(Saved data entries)
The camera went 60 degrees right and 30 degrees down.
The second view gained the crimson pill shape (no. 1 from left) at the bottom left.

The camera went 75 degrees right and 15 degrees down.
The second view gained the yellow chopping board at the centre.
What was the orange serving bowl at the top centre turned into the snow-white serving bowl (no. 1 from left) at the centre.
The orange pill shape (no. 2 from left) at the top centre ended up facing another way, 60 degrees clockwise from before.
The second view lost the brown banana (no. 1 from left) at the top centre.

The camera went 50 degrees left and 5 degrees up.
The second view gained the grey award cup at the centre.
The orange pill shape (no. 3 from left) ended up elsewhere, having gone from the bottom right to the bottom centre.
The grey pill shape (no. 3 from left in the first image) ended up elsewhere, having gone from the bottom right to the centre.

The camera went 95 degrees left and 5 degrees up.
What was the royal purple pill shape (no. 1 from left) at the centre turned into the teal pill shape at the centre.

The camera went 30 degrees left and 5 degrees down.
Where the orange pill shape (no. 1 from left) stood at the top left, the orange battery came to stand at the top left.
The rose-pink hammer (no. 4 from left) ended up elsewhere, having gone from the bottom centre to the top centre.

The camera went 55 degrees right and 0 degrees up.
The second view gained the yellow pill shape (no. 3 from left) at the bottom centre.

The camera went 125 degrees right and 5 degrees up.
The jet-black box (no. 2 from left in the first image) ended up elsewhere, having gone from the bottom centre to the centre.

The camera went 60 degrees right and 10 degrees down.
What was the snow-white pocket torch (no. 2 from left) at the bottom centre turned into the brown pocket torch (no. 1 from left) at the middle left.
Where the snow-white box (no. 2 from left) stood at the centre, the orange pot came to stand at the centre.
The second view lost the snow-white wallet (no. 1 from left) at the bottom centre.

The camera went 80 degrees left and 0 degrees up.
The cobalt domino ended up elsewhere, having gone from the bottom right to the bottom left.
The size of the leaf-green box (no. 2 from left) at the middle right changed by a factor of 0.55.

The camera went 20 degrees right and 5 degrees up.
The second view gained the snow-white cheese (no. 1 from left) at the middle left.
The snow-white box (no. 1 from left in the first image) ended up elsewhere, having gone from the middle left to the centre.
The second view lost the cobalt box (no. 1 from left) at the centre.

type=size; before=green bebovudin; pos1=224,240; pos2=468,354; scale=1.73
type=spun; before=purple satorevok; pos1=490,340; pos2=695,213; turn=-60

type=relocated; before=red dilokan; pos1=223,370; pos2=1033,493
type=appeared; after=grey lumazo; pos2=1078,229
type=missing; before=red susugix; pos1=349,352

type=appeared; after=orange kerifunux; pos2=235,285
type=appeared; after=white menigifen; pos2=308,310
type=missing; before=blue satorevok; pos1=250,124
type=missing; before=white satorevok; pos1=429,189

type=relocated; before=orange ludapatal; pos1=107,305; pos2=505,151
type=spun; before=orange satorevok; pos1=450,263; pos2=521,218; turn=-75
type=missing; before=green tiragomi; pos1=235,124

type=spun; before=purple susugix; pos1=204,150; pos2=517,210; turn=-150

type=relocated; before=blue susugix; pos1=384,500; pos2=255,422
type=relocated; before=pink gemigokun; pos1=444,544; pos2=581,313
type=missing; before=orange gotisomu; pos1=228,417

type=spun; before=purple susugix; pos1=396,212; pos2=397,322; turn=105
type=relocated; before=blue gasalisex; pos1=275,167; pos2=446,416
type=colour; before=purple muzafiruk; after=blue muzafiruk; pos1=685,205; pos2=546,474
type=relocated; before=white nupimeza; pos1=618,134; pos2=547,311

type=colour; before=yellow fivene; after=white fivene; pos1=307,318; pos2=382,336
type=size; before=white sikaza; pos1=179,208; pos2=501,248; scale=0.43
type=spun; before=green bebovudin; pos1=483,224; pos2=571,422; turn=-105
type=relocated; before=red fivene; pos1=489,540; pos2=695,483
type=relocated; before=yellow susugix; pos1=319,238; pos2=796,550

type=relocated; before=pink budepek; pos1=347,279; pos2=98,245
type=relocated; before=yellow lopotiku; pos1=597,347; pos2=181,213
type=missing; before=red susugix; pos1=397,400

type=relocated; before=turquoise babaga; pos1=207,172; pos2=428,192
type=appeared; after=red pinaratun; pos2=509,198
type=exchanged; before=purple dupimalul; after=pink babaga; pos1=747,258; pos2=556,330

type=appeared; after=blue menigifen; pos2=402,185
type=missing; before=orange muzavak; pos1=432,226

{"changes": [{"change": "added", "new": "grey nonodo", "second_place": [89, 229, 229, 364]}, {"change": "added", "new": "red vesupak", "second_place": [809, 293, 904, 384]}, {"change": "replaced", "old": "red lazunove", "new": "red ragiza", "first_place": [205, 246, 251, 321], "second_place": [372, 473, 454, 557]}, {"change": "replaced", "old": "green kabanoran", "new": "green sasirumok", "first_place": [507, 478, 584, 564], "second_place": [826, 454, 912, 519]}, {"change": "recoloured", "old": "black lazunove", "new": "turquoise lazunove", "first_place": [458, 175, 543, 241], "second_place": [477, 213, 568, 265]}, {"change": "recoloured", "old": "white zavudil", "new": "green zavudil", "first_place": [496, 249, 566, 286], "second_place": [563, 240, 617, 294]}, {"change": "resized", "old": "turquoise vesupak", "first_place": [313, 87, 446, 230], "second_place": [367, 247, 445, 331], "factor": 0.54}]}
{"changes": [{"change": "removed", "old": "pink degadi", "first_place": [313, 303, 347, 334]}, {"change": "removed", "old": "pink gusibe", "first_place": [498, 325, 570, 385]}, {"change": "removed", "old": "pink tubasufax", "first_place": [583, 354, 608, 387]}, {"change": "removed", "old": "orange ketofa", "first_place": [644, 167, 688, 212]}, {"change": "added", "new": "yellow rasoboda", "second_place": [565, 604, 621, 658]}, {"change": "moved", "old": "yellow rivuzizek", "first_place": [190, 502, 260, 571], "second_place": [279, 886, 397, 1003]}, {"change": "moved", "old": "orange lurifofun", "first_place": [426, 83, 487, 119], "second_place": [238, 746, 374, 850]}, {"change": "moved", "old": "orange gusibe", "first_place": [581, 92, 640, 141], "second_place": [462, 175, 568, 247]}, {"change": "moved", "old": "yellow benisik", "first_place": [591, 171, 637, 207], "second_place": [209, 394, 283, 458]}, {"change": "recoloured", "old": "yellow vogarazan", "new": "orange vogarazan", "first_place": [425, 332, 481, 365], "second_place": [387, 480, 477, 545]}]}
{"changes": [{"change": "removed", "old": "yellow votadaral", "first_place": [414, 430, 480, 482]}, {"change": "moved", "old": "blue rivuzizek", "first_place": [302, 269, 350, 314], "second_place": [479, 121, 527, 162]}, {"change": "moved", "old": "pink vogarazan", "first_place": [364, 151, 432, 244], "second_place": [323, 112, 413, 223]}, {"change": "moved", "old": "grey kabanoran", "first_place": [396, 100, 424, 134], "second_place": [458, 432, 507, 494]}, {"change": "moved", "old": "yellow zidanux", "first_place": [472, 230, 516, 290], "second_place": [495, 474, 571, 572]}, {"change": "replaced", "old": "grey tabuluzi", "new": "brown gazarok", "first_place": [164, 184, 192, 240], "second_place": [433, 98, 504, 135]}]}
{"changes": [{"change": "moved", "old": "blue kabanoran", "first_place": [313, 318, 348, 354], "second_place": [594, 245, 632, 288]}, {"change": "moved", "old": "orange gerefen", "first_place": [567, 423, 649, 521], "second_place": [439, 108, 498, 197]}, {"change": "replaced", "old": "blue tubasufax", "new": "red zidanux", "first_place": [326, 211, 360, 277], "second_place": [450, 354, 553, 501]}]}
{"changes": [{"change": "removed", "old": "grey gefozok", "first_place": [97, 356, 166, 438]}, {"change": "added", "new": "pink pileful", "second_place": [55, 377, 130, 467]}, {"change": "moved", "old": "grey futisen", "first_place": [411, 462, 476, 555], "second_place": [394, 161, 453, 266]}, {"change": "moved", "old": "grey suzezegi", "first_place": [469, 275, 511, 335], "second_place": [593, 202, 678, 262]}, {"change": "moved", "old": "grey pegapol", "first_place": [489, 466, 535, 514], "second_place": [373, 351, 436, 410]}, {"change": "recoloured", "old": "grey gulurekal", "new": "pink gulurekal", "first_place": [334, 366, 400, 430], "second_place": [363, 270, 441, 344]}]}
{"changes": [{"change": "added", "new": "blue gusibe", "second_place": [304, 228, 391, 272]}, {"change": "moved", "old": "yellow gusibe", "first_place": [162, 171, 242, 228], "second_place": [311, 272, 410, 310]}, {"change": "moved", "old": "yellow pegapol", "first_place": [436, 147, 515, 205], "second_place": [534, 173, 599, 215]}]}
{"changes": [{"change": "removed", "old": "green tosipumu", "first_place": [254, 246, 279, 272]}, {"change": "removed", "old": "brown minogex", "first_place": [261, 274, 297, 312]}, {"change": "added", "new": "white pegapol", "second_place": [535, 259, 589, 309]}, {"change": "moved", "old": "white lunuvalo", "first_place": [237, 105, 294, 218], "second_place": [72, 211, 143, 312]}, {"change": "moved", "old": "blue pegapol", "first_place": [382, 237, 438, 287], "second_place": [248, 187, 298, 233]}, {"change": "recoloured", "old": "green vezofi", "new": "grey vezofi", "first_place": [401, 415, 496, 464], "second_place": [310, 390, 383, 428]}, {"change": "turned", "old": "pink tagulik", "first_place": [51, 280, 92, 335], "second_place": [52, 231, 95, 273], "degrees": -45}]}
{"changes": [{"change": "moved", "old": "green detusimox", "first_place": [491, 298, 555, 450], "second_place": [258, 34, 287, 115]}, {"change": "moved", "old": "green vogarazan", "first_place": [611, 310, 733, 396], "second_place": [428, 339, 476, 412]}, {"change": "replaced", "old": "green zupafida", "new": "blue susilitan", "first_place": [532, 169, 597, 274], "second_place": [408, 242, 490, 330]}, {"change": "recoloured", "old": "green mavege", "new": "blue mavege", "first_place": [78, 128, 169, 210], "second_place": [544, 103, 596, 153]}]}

— Work order —
Print again the lines of the entries above that fall between the line holding "type=spun; before=purple satorevok;" and the line holding "type=missing; before=orange muzavak;", inclusive, exactly as they stand.

— Task solution —
type=spun; before=purple satorevok; pos1=490,340; pos2=695,213; turn=-60

type=relocated; before=red dilokan; pos1=223,370; pos2=1033,493
type=appeared; after=grey lumazo; pos2=1078,229
type=missing; before=red susugix; pos1=349,352

type=appeared; after=orange kerifunux; pos2=235,285
type=appeared; after=white menigifen; pos2=308,310
type=missing; before=blue satorevok; pos1=250,124
type=missing; before=white satorevok; pos1=429,189

type=relocated; before=orange ludapatal; pos1=107,305; pos2=505,151
type=spun; before=orange satorevok; pos1=450,263; pos2=521,218; turn=-75
type=missing; before=green tiragomi; pos1=235,124

type=spun; before=purple susugix; pos1=204,150; pos2=517,210; turn=-150

type=relocated; before=blue susugix; pos1=384,500; pos2=255,422
type=relocated; before=pink gemigokun; pos1=444,544; pos2=581,313
type=missing; before=orange gotisomu; pos1=228,417

type=spun; before=purple susugix; pos1=396,212; pos2=397,322; turn=105
type=relocated; before=blue gasalisex; pos1=275,167; pos2=446,416
type=colour; before=purple muzafiruk; after=blue muzafiruk; pos1=685,205; pos2=546,474
type=relocated; before=white nupimeza; pos1=618,134; pos2=547,311

type=colour; before=yellow fivene; after=white fivene; pos1=307,318; pos2=382,336
type=size; before=white sikaza; pos1=179,208; pos2=501,248; scale=0.43
type=spun; before=green bebovudin; pos1=483,224; pos2=571,422; turn=-105
type=relocated; before=red fivene; pos1=489,540; pos2=695,483
type=relocated; before=yellow susugix; pos1=319,238; pos2=796,550

type=relocated; before=pink budepek; pos1=347,279; pos2=98,245
type=relocated; before=yellow lopotiku; pos1=597,347; pos2=181,213
type=missing; before=red susugix; pos1=397,400

type=relocated; before=turquoise babaga; pos1=207,172; pos2=428,192
type=appeared; after=red pinaratun; pos2=509,198
type=exchanged; before=purple dupimalul; after=pink babaga; pos1=747,258; pos2=556,330

type=appeared; after=blue menigifen; pos2=402,185
type=missing; before=orange muzavak; pos1=432,226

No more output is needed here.